====== Data excerpts ======

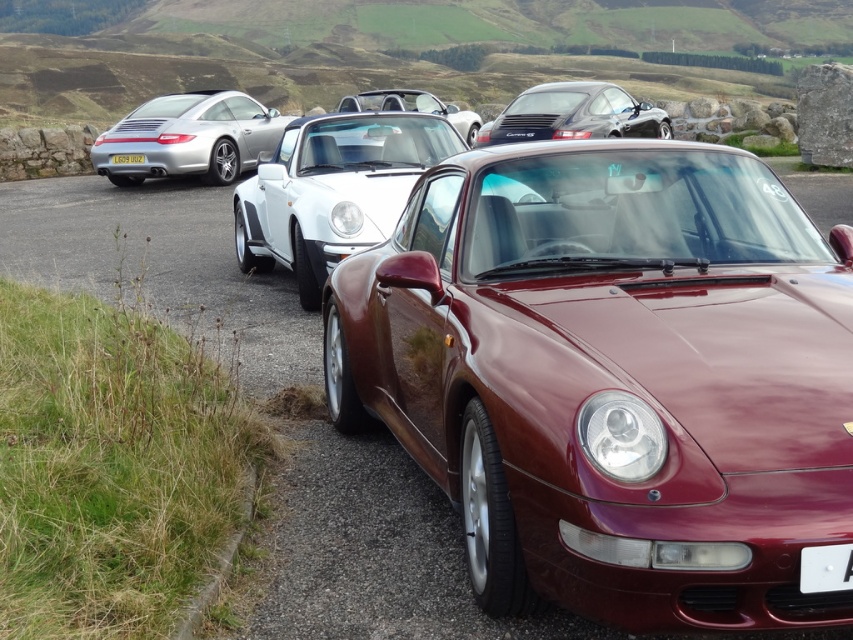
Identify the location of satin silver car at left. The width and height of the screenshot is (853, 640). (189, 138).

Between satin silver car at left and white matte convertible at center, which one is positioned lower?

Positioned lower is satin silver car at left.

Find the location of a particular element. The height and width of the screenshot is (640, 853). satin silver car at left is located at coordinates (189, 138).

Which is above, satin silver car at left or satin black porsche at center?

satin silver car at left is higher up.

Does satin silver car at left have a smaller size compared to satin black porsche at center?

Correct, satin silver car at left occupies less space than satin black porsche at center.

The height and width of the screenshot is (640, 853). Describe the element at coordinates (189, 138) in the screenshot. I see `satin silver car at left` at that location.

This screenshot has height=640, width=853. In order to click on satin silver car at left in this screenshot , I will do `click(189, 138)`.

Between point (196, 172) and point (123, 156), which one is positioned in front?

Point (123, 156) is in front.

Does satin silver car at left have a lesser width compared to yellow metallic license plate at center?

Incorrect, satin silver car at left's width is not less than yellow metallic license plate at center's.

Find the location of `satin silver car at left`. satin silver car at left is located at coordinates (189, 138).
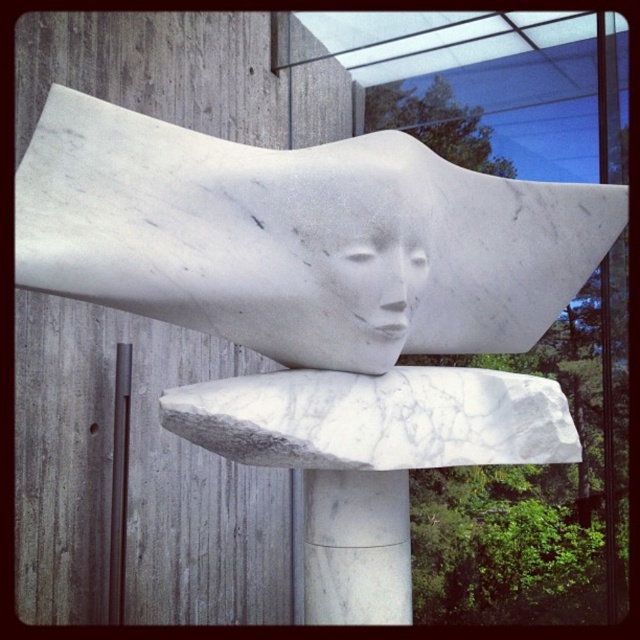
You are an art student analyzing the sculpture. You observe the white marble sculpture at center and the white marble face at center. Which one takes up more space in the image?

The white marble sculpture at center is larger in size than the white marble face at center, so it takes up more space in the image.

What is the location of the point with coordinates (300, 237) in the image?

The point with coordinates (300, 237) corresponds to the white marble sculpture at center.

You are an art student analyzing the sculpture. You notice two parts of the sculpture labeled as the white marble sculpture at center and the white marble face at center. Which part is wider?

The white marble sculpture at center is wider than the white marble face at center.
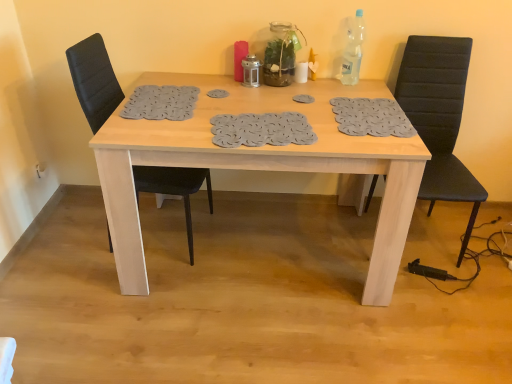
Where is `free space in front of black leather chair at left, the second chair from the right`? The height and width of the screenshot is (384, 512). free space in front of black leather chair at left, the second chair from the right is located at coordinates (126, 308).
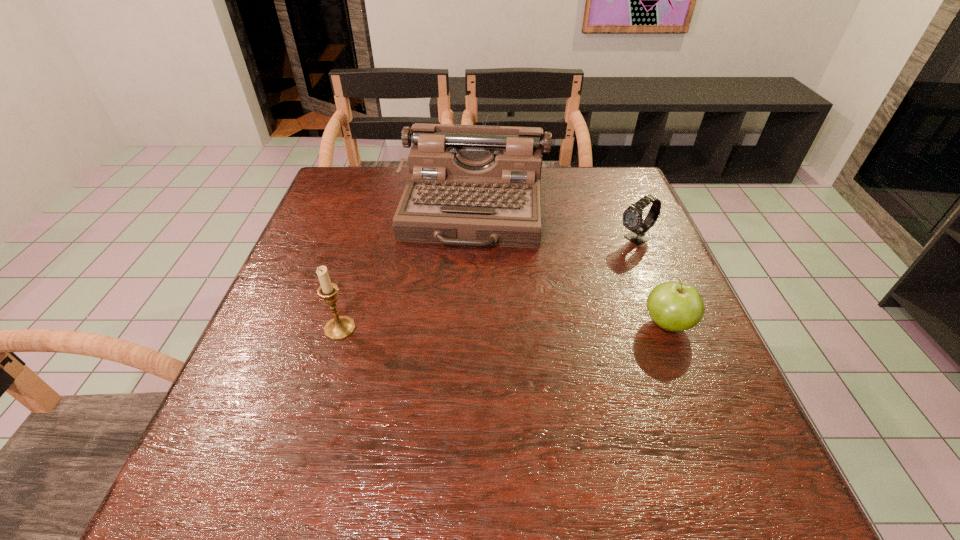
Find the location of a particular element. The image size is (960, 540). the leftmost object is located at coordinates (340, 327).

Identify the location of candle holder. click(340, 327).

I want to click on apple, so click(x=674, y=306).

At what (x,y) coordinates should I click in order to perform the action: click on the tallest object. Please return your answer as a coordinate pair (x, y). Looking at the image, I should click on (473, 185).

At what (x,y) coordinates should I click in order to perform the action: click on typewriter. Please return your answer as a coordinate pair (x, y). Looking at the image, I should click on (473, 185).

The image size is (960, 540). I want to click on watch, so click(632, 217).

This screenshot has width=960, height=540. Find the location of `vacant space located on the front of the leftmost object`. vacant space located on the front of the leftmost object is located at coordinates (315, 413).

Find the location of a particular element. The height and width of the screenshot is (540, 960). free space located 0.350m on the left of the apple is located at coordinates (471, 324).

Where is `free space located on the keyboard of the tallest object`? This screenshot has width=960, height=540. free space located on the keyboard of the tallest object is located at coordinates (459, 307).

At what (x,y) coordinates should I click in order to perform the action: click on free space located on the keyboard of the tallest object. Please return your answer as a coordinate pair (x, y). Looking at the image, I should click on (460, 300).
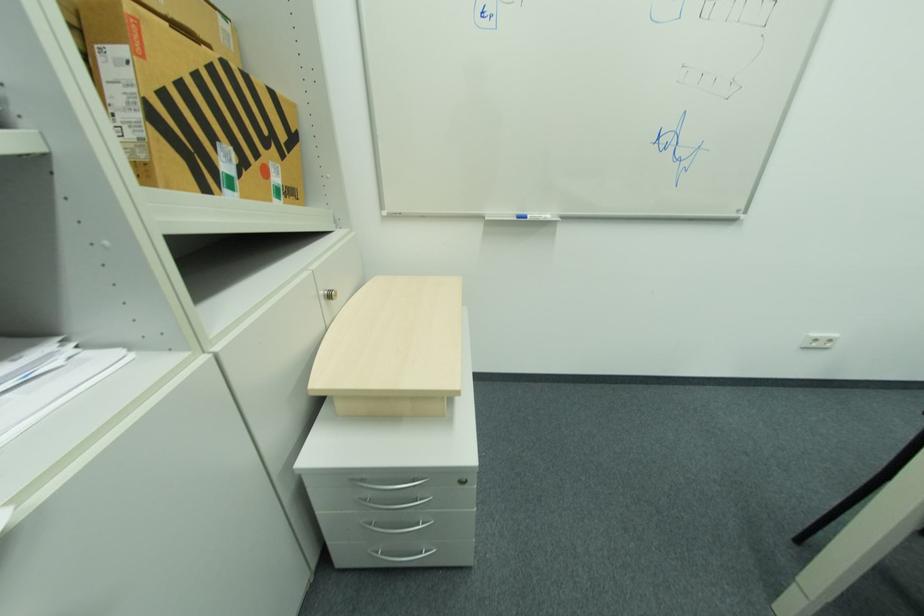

======
====== Data excerpts ======

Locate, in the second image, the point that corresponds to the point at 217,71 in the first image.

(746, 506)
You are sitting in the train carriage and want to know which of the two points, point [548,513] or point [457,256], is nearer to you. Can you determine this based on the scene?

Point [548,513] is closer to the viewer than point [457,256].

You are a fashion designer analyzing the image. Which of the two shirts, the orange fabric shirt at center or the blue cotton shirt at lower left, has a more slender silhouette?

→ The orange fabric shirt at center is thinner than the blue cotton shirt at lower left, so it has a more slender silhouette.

======
====== Data excerpts ======

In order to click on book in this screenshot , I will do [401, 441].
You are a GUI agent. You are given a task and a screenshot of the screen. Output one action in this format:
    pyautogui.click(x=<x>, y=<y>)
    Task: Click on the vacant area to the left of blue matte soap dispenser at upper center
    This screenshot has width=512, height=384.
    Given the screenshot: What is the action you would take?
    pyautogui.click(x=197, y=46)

======

Rewrite the lines of the items as a numbered list with blank lines omitted, beginning at the line that contains "Correct, satin silver car at left occupies" and ending with the line that contains "This screenshot has height=640, width=853.".

▸ Output for this exercise
1. Correct, satin silver car at left occupies less space than satin black porsche at center.
2. The height and width of the screenshot is (640, 853). Describe the element at coordinates (189, 138) in the screenshot. I see `satin silver car at left` at that location.
3. This screenshot has height=640, width=853. In order to click on satin silver car at left in this screenshot , I will do `click(189, 138)`.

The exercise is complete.